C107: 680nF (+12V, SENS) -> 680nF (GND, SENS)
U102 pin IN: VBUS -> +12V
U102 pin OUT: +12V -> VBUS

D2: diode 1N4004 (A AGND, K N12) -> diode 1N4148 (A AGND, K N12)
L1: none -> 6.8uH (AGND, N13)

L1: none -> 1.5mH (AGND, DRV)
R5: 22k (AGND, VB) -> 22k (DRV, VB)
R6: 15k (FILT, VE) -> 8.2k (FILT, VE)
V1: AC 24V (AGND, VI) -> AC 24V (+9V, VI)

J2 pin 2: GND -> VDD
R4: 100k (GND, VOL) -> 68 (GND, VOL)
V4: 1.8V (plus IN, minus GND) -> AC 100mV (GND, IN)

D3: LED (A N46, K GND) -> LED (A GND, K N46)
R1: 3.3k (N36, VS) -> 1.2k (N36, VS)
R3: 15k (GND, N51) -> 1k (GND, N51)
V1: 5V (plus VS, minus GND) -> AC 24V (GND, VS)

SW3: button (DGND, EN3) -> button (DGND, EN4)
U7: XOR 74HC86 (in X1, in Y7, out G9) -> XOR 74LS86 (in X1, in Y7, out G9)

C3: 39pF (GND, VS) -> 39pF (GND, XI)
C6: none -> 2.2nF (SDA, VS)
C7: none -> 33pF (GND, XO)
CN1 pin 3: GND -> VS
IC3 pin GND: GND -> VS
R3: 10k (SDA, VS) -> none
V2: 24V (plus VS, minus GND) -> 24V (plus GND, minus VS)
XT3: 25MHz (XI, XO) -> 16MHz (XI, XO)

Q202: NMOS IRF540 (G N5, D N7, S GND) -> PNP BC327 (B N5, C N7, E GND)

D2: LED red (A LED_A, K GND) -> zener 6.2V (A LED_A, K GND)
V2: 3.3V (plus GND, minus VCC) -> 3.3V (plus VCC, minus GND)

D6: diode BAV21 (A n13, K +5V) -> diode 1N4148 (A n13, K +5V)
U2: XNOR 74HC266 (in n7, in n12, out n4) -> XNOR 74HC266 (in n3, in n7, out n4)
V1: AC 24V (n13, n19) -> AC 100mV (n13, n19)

** EXERCISE DETAILS **
Which lines above include "diode"? Show each of them by copying it.

** REPLY TO THE TASK **
D2: diode 1N4004 (A AGND, K N12) -> diode 1N4148 (A AGND, K N12)
D6: diode BAV21 (A n13, K +5V) -> diode 1N4148 (A n13, K +5V)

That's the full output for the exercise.